**** INFORMATION GIVEN

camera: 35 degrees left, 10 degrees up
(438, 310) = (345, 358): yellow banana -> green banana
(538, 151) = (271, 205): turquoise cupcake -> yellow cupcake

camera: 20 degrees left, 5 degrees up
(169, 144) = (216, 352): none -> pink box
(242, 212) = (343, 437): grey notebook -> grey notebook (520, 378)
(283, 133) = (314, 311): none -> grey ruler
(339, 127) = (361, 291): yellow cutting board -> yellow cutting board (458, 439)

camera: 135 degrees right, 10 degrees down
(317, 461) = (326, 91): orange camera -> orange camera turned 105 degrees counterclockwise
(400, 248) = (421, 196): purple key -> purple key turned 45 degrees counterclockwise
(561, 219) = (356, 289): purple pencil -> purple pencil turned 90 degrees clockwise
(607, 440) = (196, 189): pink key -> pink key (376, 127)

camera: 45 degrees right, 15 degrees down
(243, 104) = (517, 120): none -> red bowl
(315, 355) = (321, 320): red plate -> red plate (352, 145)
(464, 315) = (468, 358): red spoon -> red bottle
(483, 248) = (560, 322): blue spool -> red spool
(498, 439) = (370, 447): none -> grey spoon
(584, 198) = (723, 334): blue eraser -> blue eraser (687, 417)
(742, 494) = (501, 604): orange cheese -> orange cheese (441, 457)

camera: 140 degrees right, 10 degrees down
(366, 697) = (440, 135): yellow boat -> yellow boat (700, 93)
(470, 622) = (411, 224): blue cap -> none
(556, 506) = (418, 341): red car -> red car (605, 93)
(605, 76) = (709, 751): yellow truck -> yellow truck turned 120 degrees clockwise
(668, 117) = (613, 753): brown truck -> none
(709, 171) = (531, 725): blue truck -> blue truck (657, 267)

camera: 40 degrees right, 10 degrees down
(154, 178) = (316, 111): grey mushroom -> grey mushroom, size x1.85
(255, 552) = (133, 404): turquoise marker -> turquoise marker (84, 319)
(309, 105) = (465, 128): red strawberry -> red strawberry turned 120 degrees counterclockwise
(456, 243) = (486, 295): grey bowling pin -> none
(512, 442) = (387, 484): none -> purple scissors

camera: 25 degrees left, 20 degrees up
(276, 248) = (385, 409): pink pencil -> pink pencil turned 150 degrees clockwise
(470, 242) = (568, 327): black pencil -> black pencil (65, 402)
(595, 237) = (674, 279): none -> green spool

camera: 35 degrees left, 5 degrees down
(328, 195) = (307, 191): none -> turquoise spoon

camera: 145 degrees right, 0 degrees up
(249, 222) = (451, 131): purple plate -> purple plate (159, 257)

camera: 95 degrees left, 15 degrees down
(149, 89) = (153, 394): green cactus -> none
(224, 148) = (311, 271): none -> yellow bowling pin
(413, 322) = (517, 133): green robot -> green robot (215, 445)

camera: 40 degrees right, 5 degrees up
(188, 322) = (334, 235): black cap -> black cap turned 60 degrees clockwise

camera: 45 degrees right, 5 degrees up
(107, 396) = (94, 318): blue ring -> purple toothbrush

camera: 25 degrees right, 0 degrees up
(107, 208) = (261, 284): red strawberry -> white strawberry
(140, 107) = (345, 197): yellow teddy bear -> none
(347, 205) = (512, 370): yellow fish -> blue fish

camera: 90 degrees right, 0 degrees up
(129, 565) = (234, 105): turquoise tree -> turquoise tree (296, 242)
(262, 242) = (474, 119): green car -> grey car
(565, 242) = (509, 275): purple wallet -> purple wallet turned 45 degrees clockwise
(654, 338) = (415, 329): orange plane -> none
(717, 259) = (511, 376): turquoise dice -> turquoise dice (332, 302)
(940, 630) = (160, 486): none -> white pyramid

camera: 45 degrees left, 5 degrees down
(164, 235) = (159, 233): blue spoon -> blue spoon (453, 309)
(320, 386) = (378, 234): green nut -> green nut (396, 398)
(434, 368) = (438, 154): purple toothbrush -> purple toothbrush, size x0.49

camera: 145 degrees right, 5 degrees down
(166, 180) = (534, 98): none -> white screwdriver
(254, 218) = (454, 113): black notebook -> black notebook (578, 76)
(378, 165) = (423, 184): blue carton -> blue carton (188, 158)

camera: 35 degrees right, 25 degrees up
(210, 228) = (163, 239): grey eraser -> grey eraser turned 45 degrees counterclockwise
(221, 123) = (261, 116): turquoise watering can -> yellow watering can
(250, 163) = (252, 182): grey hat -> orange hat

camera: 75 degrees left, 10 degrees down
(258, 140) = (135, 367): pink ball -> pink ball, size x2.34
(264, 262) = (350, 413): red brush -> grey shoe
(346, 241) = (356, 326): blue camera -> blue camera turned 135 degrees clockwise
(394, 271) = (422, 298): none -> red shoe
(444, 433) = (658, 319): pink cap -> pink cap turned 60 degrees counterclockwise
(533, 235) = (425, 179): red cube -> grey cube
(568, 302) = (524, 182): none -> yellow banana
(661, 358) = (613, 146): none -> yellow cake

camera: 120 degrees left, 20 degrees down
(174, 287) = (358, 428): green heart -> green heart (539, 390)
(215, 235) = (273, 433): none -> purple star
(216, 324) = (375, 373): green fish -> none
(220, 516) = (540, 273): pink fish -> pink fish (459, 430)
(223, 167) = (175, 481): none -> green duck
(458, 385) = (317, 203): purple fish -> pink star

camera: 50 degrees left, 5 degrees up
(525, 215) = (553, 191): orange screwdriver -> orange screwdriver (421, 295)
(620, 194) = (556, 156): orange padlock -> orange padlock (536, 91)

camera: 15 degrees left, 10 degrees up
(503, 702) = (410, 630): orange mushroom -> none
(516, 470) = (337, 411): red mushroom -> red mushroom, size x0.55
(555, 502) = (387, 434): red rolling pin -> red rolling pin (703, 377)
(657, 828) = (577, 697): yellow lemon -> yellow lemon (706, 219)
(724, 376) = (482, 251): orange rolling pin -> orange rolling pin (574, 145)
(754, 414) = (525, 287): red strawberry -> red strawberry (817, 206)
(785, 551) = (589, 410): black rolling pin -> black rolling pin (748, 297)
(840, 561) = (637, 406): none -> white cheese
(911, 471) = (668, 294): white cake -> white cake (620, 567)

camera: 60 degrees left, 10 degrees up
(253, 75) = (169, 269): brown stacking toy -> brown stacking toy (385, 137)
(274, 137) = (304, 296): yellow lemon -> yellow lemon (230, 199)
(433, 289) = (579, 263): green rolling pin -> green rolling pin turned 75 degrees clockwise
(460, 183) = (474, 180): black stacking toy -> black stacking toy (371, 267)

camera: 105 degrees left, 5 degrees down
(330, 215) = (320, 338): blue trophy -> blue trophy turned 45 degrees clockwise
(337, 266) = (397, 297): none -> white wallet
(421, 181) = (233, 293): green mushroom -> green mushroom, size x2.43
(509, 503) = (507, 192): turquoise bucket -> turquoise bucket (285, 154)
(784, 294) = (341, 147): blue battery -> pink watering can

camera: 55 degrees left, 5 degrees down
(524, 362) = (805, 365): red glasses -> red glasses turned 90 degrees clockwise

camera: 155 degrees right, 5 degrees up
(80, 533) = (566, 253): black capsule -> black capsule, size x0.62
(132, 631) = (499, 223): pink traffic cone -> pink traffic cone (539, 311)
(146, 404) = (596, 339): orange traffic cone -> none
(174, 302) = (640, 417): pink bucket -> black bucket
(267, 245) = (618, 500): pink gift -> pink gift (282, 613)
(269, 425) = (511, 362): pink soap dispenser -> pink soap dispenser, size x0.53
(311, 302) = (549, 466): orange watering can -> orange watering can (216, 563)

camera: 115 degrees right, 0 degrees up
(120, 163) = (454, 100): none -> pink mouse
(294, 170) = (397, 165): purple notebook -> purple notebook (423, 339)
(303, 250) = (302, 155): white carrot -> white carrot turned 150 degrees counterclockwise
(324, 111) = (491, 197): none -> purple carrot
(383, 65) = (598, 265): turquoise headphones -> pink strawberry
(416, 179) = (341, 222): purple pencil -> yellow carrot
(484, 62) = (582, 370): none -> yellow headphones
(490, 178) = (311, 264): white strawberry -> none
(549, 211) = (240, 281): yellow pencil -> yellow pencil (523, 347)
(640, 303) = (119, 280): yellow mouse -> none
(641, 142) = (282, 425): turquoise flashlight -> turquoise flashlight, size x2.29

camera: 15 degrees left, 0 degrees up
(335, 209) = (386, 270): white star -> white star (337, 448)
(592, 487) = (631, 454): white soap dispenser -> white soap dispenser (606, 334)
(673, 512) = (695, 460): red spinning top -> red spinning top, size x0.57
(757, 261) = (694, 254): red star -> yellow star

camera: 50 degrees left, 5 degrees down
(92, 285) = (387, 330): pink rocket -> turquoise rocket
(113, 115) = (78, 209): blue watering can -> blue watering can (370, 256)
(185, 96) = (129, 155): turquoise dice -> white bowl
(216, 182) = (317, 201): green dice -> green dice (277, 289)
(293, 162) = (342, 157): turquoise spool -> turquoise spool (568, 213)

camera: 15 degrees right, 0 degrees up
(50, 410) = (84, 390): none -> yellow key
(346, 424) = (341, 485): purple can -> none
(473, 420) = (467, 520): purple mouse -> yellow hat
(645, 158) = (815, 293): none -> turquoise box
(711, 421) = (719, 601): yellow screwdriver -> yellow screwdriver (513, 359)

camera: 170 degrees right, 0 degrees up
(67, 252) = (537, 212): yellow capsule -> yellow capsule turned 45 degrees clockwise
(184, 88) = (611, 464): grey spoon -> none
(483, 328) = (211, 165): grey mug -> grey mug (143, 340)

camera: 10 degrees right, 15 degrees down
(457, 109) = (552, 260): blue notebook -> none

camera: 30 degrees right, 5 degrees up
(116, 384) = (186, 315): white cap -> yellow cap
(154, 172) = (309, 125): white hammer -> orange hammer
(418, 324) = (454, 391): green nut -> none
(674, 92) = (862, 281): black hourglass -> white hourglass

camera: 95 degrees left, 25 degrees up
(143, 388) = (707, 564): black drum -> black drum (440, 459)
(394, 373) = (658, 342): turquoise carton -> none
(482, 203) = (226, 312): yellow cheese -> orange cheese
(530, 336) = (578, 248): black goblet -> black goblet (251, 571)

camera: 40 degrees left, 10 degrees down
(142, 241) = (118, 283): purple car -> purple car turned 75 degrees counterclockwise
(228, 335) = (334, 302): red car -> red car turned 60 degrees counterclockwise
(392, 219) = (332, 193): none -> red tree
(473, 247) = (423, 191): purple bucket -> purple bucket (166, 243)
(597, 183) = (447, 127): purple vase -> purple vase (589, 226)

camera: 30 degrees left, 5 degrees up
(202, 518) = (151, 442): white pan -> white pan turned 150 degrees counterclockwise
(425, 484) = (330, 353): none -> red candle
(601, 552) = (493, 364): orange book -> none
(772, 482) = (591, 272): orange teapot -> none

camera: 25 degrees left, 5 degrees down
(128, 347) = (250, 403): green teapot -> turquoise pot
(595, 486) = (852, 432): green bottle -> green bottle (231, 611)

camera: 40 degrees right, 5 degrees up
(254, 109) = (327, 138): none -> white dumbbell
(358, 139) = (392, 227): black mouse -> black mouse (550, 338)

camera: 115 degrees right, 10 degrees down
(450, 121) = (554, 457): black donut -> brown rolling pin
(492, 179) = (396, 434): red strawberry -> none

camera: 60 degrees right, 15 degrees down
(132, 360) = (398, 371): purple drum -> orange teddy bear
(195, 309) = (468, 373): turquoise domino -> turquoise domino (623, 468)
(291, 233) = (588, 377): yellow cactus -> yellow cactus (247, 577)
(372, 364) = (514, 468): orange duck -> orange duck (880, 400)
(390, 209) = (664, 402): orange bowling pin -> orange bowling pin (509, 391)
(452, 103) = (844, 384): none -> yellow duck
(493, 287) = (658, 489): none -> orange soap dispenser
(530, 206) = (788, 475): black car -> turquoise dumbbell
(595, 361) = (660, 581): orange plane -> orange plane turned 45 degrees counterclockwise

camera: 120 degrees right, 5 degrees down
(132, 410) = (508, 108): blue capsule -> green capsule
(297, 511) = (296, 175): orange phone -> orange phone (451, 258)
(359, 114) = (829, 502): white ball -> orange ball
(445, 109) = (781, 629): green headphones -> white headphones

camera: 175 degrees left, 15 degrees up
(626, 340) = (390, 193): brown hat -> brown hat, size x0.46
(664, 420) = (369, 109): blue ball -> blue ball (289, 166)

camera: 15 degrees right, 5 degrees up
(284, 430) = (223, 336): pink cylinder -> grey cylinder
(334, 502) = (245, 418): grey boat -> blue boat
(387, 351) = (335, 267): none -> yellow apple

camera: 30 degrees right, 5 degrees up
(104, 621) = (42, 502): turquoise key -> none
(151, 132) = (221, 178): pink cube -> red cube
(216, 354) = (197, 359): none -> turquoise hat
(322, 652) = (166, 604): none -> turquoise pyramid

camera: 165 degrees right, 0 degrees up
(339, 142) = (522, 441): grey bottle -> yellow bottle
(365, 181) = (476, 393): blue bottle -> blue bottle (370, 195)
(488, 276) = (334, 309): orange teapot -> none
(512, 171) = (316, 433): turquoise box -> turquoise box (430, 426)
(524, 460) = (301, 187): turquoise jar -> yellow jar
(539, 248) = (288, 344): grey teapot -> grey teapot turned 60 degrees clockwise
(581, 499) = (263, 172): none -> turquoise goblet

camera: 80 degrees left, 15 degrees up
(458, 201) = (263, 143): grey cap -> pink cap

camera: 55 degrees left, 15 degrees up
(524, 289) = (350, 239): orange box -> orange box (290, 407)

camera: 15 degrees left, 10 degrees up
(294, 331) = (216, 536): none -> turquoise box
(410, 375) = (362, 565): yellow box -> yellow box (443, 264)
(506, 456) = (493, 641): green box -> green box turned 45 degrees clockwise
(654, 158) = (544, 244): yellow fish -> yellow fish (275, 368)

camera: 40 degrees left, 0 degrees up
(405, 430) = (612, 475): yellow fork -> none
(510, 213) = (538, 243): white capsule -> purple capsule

********

Stopping at the line containing "(315, 355) = (321, 320): red", please repeat exactly every line from the very start of the entries, that line included, and nothing more.

camera: 35 degrees left, 10 degrees up
(438, 310) = (345, 358): yellow banana -> green banana
(538, 151) = (271, 205): turquoise cupcake -> yellow cupcake

camera: 20 degrees left, 5 degrees up
(169, 144) = (216, 352): none -> pink box
(242, 212) = (343, 437): grey notebook -> grey notebook (520, 378)
(283, 133) = (314, 311): none -> grey ruler
(339, 127) = (361, 291): yellow cutting board -> yellow cutting board (458, 439)

camera: 135 degrees right, 10 degrees down
(317, 461) = (326, 91): orange camera -> orange camera turned 105 degrees counterclockwise
(400, 248) = (421, 196): purple key -> purple key turned 45 degrees counterclockwise
(561, 219) = (356, 289): purple pencil -> purple pencil turned 90 degrees clockwise
(607, 440) = (196, 189): pink key -> pink key (376, 127)

camera: 45 degrees right, 15 degrees down
(243, 104) = (517, 120): none -> red bowl
(315, 355) = (321, 320): red plate -> red plate (352, 145)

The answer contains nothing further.